Find the word "diode" in the listing below. Copy every line that has it.
+===+
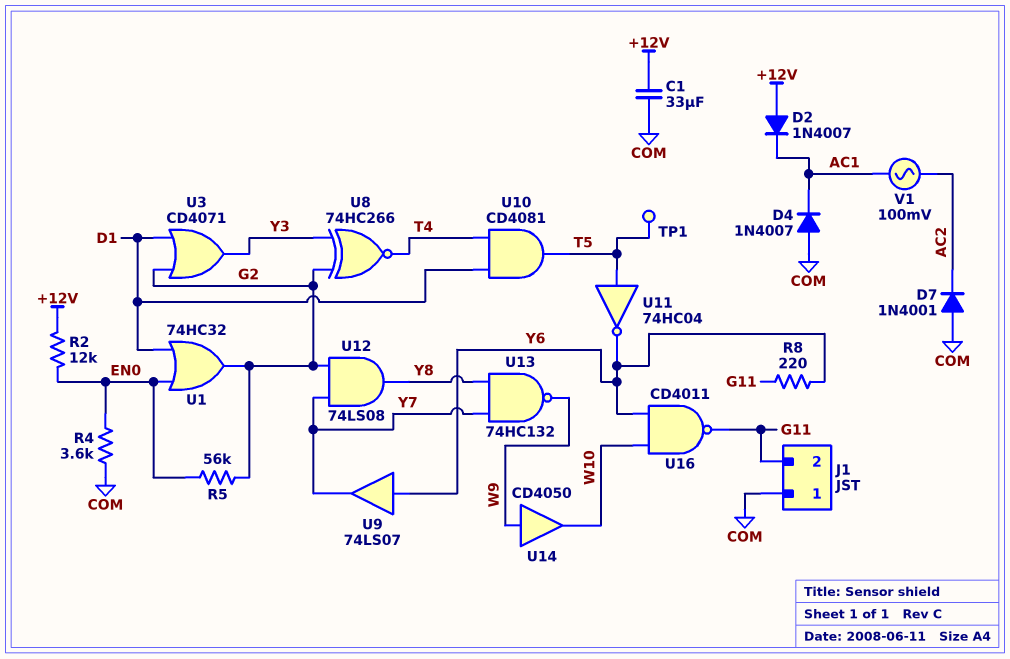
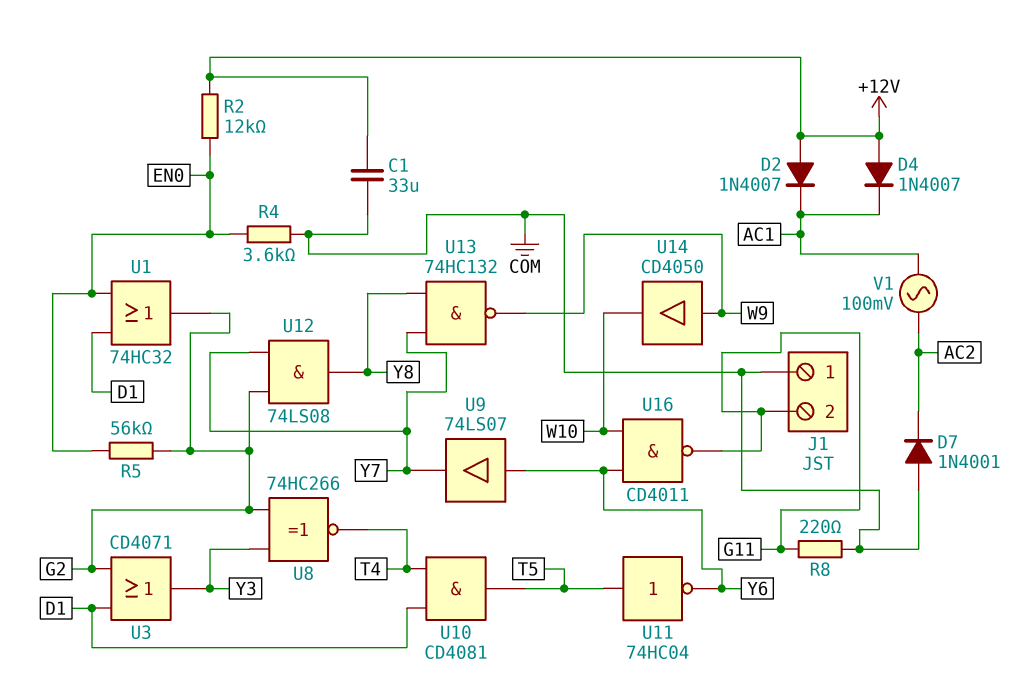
D4: diode 1N4007 (A COM, K AC1) -> diode 1N4007 (A +12V, K AC1)
R8: 220 (G11, Y6) -> 220 (COM, G11)
TP1: test point (T5) -> none

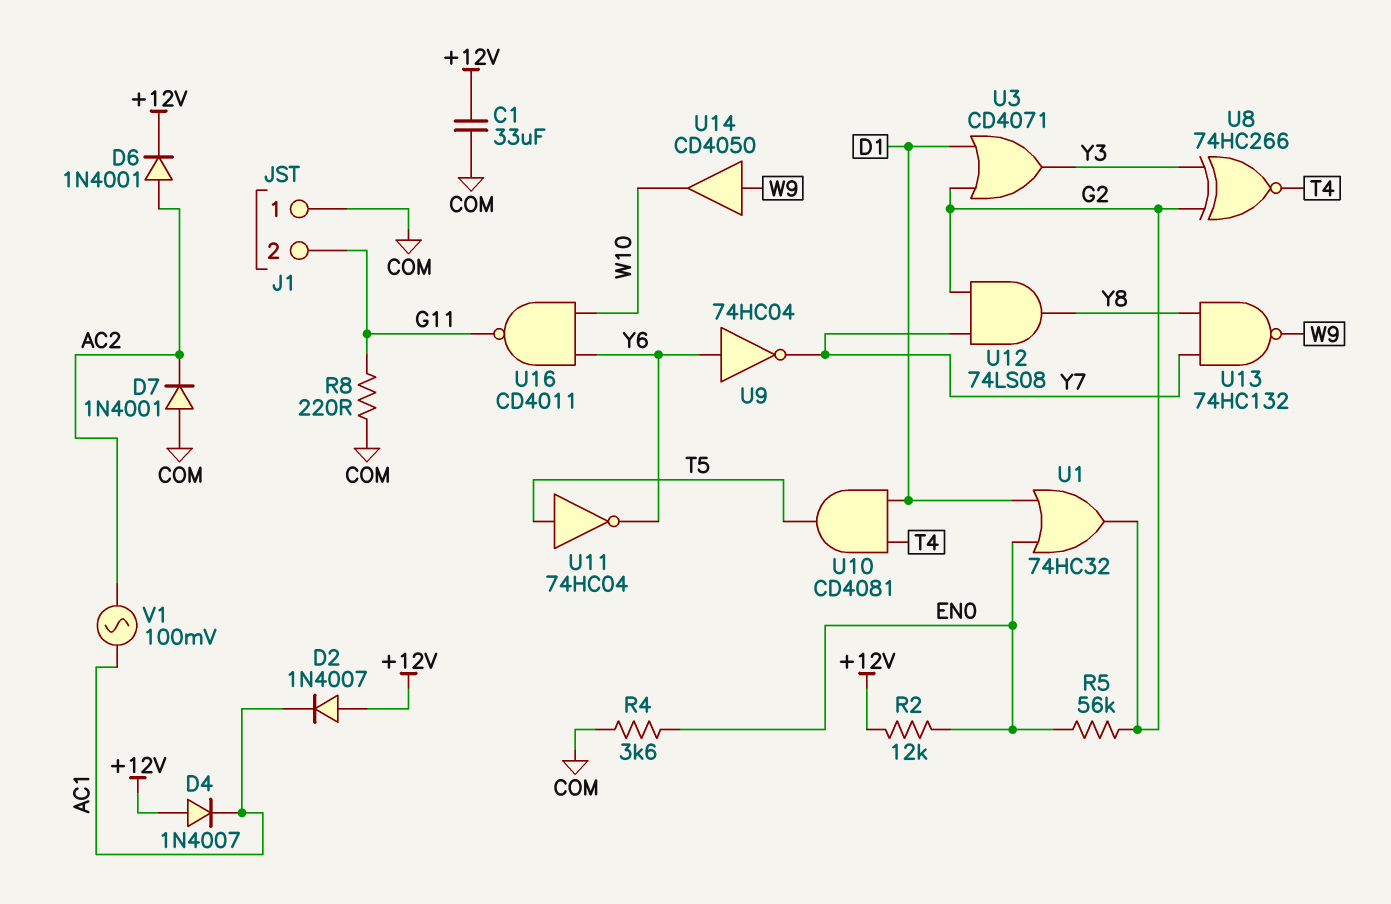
D6: none -> diode 1N4001 (A AC2, K +12V)
U9: buffer 74LS07 (in Y6, out Y7) -> NOT 74HC04 (in Y6, out Y7)

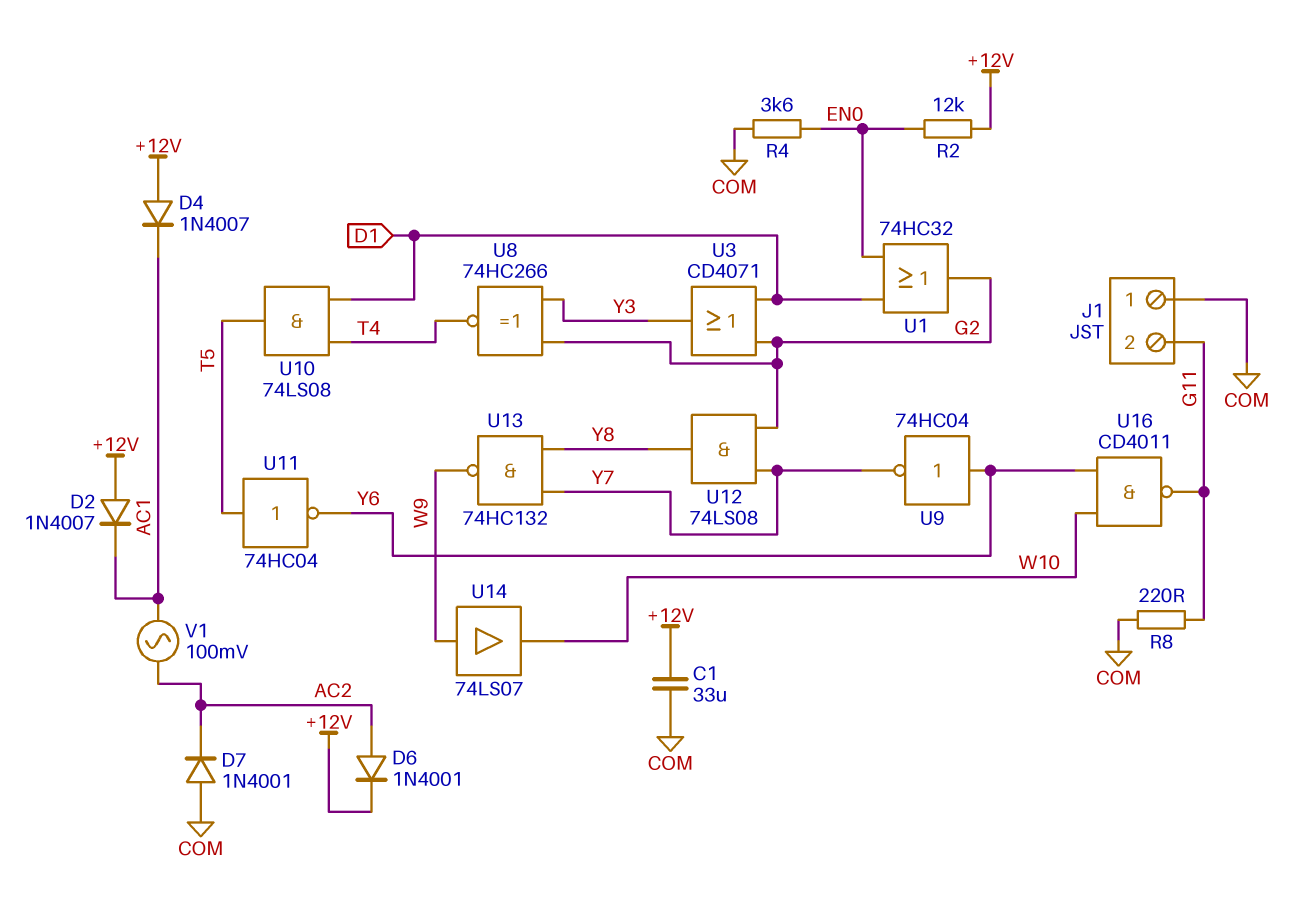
R5: 56k (EN0, G2) -> none
U10: AND CD4081 (in D1, in T4, out T5) -> AND 74LS08 (in D1, in T4, out T5)
U14: buffer CD4050 (in W9, out W10) -> buffer 74LS07 (in W9, out W10)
+===+
• **Answer box**
D4: diode 1N4007 (A COM, K AC1) -> diode 1N4007 (A +12V, K AC1)
D6: none -> diode 1N4001 (A AC2, K +12V)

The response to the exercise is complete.